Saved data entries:
---

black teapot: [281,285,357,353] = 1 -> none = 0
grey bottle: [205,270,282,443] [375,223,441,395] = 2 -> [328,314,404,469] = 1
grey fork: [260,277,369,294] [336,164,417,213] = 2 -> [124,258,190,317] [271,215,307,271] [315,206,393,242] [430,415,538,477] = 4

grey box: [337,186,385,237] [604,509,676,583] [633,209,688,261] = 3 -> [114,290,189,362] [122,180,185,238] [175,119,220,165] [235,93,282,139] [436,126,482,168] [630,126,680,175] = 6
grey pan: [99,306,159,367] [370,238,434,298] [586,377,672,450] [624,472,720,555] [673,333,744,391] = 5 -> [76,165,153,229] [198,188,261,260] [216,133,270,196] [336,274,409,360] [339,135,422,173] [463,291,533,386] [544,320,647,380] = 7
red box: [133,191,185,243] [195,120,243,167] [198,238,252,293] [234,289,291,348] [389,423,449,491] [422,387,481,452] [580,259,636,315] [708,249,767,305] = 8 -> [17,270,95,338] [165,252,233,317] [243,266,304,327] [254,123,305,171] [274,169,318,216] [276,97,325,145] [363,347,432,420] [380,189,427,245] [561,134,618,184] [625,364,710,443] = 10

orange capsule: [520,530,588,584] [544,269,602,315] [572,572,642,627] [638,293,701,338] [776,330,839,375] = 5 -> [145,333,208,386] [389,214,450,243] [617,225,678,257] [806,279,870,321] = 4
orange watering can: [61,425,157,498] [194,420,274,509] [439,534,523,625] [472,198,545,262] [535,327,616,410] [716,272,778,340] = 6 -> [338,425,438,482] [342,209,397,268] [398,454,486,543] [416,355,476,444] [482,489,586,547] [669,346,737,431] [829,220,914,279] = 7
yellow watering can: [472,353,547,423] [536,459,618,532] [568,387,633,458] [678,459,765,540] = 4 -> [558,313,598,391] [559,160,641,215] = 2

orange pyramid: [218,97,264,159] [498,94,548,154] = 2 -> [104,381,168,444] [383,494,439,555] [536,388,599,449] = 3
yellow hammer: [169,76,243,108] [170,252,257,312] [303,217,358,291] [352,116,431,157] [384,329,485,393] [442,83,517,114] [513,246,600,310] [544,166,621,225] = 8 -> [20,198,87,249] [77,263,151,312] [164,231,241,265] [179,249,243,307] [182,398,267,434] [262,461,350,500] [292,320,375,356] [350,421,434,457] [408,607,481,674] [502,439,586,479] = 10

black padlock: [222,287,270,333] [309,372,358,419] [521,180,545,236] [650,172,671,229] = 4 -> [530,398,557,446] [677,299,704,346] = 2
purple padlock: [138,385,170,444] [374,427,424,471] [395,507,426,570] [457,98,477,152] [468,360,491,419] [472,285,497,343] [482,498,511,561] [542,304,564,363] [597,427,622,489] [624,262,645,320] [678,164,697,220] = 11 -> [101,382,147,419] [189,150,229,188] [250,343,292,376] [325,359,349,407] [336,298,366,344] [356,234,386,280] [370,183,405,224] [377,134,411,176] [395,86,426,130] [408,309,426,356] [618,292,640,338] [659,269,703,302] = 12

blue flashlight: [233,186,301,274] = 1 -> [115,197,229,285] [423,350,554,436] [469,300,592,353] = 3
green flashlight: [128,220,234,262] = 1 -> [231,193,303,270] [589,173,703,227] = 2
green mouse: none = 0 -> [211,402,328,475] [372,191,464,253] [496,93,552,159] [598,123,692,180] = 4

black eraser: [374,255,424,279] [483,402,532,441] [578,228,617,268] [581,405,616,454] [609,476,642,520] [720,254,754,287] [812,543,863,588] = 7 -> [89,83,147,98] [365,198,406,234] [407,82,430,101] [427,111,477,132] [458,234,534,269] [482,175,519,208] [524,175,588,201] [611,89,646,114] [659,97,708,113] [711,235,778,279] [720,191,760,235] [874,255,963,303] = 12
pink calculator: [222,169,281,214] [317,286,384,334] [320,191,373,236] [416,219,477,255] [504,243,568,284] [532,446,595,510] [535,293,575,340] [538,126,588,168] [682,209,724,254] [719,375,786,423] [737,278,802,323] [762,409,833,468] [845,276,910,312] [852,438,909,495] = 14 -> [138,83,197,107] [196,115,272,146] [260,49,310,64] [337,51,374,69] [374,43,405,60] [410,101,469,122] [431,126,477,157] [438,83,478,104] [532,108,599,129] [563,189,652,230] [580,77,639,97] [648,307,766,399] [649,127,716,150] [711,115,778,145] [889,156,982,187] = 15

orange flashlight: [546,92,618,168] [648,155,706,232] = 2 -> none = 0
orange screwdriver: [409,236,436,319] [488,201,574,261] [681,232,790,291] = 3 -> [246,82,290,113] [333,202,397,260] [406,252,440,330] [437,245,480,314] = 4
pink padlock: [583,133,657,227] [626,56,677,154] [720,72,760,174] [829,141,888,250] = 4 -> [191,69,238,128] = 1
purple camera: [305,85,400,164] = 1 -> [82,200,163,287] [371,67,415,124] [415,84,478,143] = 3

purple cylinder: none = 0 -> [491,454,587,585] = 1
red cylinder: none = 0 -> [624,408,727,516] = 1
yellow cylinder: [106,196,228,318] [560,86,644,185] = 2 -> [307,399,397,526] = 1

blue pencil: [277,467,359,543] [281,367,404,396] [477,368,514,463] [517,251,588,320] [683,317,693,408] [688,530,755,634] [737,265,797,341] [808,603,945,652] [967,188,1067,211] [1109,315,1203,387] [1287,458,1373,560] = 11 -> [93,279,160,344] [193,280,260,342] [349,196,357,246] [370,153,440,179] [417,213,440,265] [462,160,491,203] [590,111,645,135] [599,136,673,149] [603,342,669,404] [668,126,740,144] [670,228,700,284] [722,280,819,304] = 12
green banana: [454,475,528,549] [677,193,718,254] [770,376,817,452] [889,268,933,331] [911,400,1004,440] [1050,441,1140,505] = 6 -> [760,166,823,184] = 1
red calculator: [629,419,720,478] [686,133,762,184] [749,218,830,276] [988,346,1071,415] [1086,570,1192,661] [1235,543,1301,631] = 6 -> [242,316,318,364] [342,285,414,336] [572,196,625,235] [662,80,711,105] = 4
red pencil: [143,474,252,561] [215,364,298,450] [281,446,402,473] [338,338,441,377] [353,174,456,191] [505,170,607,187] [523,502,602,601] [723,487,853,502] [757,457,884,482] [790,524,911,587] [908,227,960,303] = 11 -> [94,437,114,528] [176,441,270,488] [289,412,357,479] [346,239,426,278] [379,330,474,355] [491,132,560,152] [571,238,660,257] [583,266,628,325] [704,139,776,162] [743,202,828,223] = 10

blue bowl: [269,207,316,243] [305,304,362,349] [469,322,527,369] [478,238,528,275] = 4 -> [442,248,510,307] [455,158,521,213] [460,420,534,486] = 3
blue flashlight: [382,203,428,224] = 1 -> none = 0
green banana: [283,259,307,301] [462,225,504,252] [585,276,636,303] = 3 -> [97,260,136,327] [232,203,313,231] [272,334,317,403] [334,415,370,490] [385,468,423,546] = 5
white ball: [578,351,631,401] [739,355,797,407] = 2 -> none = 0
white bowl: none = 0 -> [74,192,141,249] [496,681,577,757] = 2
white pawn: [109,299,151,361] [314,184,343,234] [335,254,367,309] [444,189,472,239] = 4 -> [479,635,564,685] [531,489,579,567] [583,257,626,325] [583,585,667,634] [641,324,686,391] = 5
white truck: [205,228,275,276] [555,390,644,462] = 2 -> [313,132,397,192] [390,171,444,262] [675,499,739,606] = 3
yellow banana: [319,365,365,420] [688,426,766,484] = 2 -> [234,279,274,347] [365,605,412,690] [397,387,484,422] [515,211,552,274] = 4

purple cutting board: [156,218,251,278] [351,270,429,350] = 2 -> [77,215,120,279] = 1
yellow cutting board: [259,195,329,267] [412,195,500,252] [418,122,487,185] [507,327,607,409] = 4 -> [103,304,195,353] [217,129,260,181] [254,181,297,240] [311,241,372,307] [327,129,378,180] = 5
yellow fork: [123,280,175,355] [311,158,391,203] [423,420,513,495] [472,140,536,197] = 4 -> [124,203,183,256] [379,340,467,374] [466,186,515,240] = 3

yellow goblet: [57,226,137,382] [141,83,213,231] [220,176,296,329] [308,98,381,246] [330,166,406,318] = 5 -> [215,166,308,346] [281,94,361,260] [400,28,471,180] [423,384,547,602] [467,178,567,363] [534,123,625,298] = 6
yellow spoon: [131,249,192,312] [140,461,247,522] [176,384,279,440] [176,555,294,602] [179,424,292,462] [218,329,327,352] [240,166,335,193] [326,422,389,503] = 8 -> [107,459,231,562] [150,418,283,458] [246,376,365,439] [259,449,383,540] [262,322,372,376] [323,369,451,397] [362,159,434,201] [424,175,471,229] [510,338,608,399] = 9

---

The answer should consist of the lines from the first line of the entries through the line with "orange pyramid: [218,97,264,159]", copied exactly.

• SOLUTION
black teapot: [281,285,357,353] = 1 -> none = 0
grey bottle: [205,270,282,443] [375,223,441,395] = 2 -> [328,314,404,469] = 1
grey fork: [260,277,369,294] [336,164,417,213] = 2 -> [124,258,190,317] [271,215,307,271] [315,206,393,242] [430,415,538,477] = 4

grey box: [337,186,385,237] [604,509,676,583] [633,209,688,261] = 3 -> [114,290,189,362] [122,180,185,238] [175,119,220,165] [235,93,282,139] [436,126,482,168] [630,126,680,175] = 6
grey pan: [99,306,159,367] [370,238,434,298] [586,377,672,450] [624,472,720,555] [673,333,744,391] = 5 -> [76,165,153,229] [198,188,261,260] [216,133,270,196] [336,274,409,360] [339,135,422,173] [463,291,533,386] [544,320,647,380] = 7
red box: [133,191,185,243] [195,120,243,167] [198,238,252,293] [234,289,291,348] [389,423,449,491] [422,387,481,452] [580,259,636,315] [708,249,767,305] = 8 -> [17,270,95,338] [165,252,233,317] [243,266,304,327] [254,123,305,171] [274,169,318,216] [276,97,325,145] [363,347,432,420] [380,189,427,245] [561,134,618,184] [625,364,710,443] = 10

orange capsule: [520,530,588,584] [544,269,602,315] [572,572,642,627] [638,293,701,338] [776,330,839,375] = 5 -> [145,333,208,386] [389,214,450,243] [617,225,678,257] [806,279,870,321] = 4
orange watering can: [61,425,157,498] [194,420,274,509] [439,534,523,625] [472,198,545,262] [535,327,616,410] [716,272,778,340] = 6 -> [338,425,438,482] [342,209,397,268] [398,454,486,543] [416,355,476,444] [482,489,586,547] [669,346,737,431] [829,220,914,279] = 7
yellow watering can: [472,353,547,423] [536,459,618,532] [568,387,633,458] [678,459,765,540] = 4 -> [558,313,598,391] [559,160,641,215] = 2

orange pyramid: [218,97,264,159] [498,94,548,154] = 2 -> [104,381,168,444] [383,494,439,555] [536,388,599,449] = 3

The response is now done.